═══ Given data

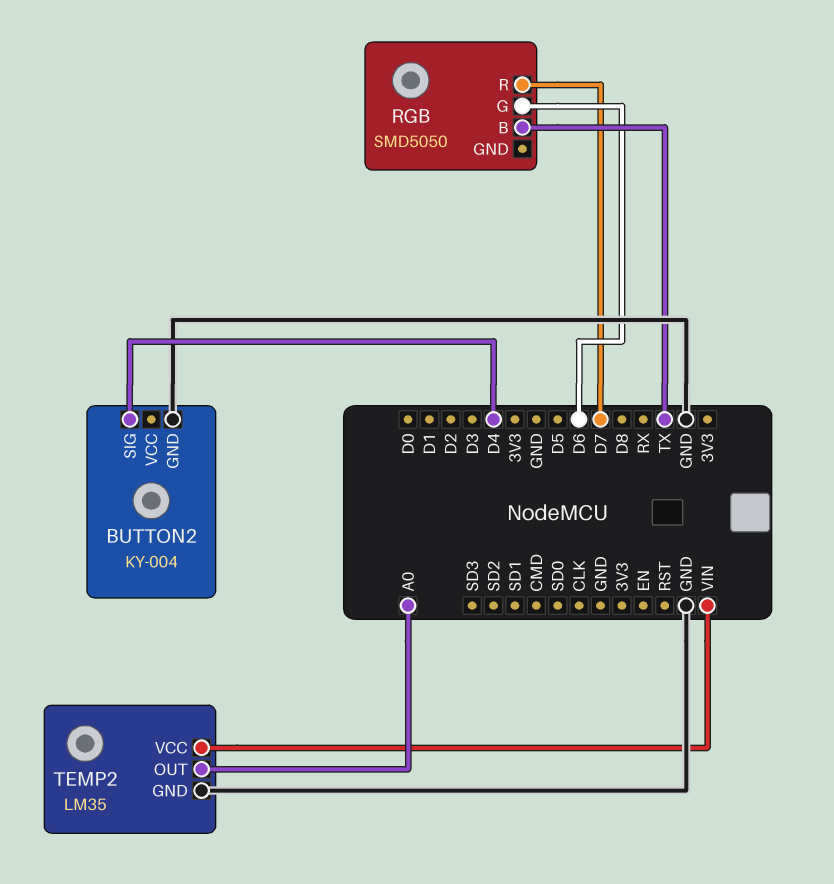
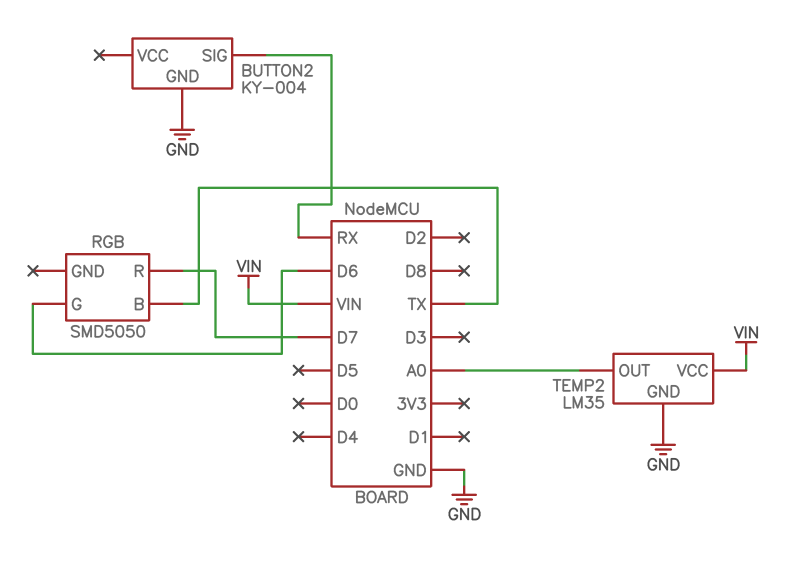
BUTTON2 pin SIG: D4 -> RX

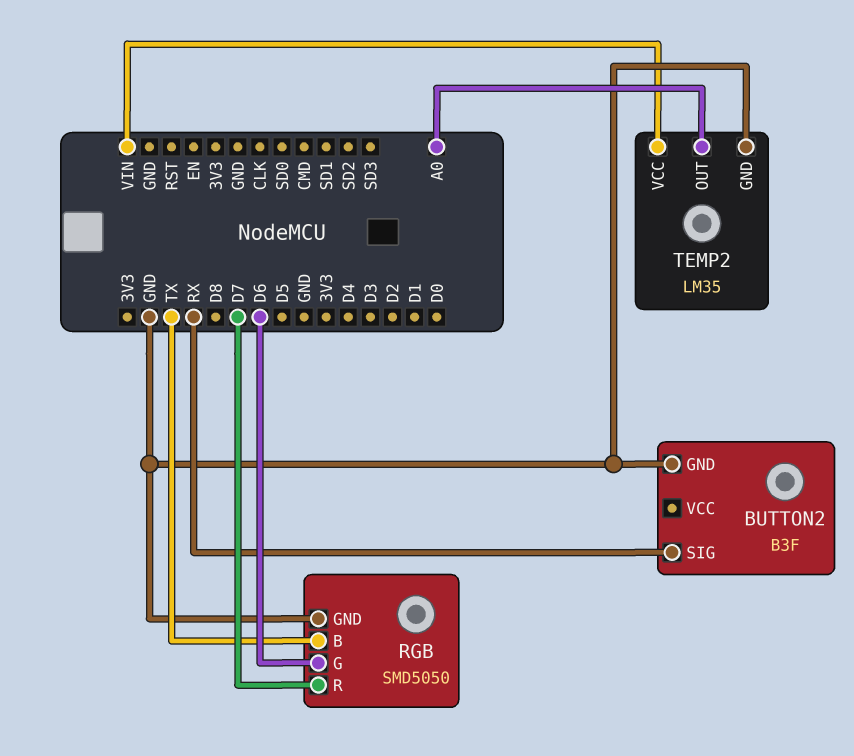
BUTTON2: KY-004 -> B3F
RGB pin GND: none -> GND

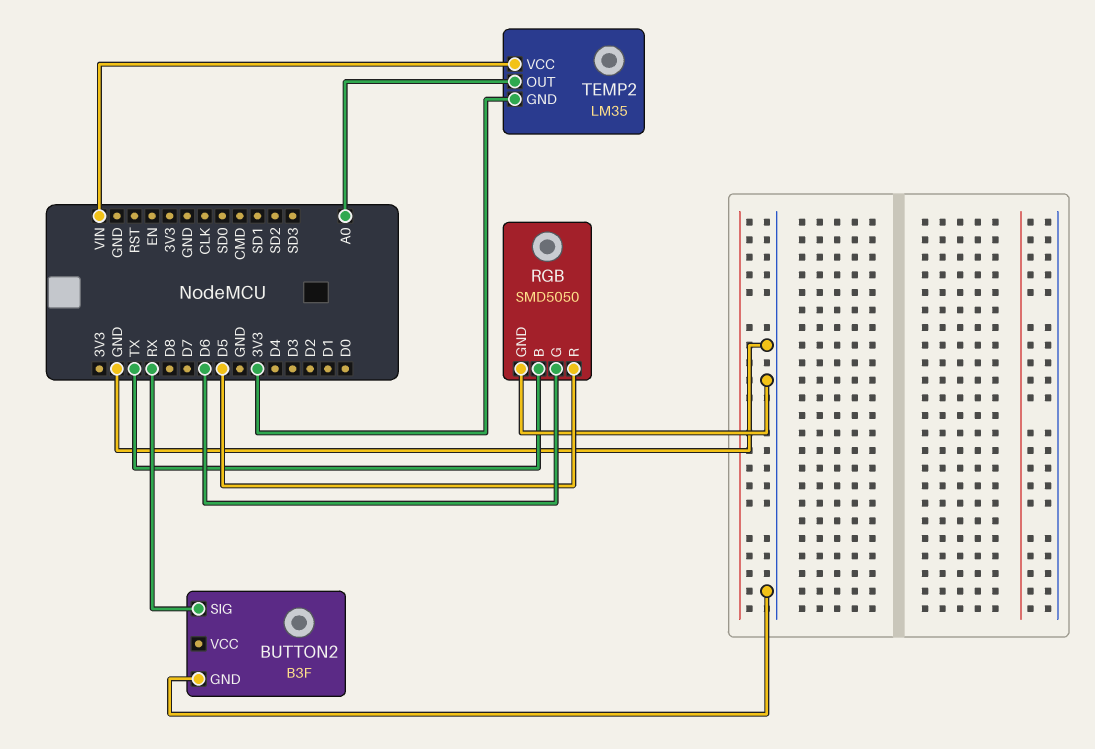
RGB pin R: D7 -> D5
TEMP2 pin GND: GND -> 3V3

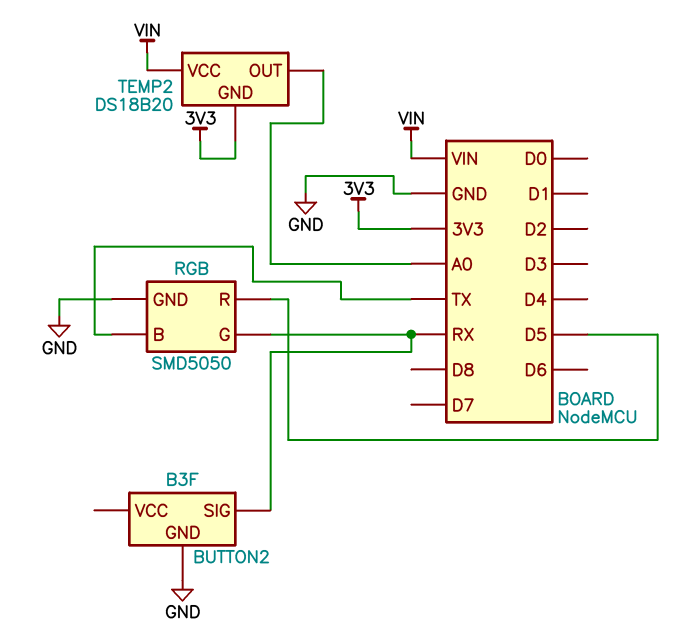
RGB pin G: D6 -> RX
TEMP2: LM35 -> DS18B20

══════

* Your assignment
Copy the listing over exactly, skipping the pictures it holds.

* Response to the task
BUTTON2 pin SIG: D4 -> RX

BUTTON2: KY-004 -> B3F
RGB pin GND: none -> GND

RGB pin R: D7 -> D5
TEMP2 pin GND: GND -> 3V3

RGB pin G: D6 -> RX
TEMP2: LM35 -> DS18B20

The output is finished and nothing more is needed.